**Activity:** Your answer must be every line of the data that holds the string "book".

**Data excerpts:**
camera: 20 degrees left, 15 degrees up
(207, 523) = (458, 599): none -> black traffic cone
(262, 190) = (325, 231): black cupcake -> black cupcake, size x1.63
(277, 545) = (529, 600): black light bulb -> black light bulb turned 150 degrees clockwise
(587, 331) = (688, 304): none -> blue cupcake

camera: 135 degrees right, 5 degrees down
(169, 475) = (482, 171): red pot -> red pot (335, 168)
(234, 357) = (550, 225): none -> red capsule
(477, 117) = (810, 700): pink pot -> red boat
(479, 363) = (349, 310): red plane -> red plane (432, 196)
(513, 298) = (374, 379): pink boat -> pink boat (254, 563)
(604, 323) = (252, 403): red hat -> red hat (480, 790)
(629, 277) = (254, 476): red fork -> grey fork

* * *

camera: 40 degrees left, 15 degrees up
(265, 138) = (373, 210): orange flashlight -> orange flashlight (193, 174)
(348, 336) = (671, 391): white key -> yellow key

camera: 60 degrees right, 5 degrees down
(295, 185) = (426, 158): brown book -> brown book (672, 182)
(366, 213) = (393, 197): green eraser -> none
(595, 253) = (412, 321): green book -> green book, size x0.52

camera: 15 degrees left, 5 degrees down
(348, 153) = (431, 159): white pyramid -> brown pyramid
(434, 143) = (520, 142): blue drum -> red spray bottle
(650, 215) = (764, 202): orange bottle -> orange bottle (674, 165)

**Answer space:**
(295, 185) = (426, 158): brown book -> brown book (672, 182)
(595, 253) = (412, 321): green book -> green book, size x0.52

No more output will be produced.